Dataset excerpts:
*-*-*
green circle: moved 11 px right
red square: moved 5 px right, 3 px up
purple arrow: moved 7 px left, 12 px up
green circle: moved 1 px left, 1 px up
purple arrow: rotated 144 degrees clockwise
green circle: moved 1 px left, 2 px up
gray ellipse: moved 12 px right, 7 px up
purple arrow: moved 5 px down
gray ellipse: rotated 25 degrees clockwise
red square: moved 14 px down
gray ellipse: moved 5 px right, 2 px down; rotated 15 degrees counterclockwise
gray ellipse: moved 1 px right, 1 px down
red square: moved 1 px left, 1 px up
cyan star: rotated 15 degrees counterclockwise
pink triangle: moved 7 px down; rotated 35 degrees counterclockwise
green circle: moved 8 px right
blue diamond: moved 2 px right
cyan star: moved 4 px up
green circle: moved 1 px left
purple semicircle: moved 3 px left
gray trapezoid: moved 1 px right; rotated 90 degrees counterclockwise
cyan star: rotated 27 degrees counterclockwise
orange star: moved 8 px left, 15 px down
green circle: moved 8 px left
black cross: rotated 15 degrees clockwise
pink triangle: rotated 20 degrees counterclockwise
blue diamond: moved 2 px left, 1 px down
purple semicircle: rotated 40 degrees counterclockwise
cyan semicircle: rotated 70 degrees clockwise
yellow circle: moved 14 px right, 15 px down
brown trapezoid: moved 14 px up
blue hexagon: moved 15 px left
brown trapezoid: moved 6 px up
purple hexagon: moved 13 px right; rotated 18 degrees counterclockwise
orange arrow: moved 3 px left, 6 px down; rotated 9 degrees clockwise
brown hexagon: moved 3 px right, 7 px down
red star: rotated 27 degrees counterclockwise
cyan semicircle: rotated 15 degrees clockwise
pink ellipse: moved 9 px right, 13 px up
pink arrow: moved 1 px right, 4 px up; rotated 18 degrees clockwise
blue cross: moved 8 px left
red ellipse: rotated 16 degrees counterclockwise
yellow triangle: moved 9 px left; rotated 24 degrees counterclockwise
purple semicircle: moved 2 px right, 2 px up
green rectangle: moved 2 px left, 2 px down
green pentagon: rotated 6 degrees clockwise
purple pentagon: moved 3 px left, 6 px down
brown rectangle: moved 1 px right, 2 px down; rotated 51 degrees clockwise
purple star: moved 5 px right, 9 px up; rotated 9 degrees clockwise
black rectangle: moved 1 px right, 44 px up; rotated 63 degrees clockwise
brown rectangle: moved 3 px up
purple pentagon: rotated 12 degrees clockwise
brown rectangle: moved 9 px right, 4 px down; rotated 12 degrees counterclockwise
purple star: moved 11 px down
*-*-*
Return every item above, unchanged and in the same order.

- **FINISHED TASK**:
green circle: moved 11 px right
red square: moved 5 px right, 3 px up
purple arrow: moved 7 px left, 12 px up
green circle: moved 1 px left, 1 px up
purple arrow: rotated 144 degrees clockwise
green circle: moved 1 px left, 2 px up
gray ellipse: moved 12 px right, 7 px up
purple arrow: moved 5 px down
gray ellipse: rotated 25 degrees clockwise
red square: moved 14 px down
gray ellipse: moved 5 px right, 2 px down; rotated 15 degrees counterclockwise
gray ellipse: moved 1 px right, 1 px down
red square: moved 1 px left, 1 px up
cyan star: rotated 15 degrees counterclockwise
pink triangle: moved 7 px down; rotated 35 degrees counterclockwise
green circle: moved 8 px right
blue diamond: moved 2 px right
cyan star: moved 4 px up
green circle: moved 1 px left
purple semicircle: moved 3 px left
gray trapezoid: moved 1 px right; rotated 90 degrees counterclockwise
cyan star: rotated 27 degrees counterclockwise
orange star: moved 8 px left, 15 px down
green circle: moved 8 px left
black cross: rotated 15 degrees clockwise
pink triangle: rotated 20 degrees counterclockwise
blue diamond: moved 2 px left, 1 px down
purple semicircle: rotated 40 degrees counterclockwise
cyan semicircle: rotated 70 degrees clockwise
yellow circle: moved 14 px right, 15 px down
brown trapezoid: moved 14 px up
blue hexagon: moved 15 px left
brown trapezoid: moved 6 px up
purple hexagon: moved 13 px right; rotated 18 degrees counterclockwise
orange arrow: moved 3 px left, 6 px down; rotated 9 degrees clockwise
brown hexagon: moved 3 px right, 7 px down
red star: rotated 27 degrees counterclockwise
cyan semicircle: rotated 15 degrees clockwise
pink ellipse: moved 9 px right, 13 px up
pink arrow: moved 1 px right, 4 px up; rotated 18 degrees clockwise
blue cross: moved 8 px left
red ellipse: rotated 16 degrees counterclockwise
yellow triangle: moved 9 px left; rotated 24 degrees counterclockwise
purple semicircle: moved 2 px right, 2 px up
green rectangle: moved 2 px left, 2 px down
green pentagon: rotated 6 degrees clockwise
purple pentagon: moved 3 px left, 6 px down
brown rectangle: moved 1 px right, 2 px down; rotated 51 degrees clockwise
purple star: moved 5 px right, 9 px up; rotated 9 degrees clockwise
black rectangle: moved 1 px right, 44 px up; rotated 63 degrees clockwise
brown rectangle: moved 3 px up
purple pentagon: rotated 12 degrees clockwise
brown rectangle: moved 9 px right, 4 px down; rotated 12 degrees counterclockwise
purple star: moved 11 px down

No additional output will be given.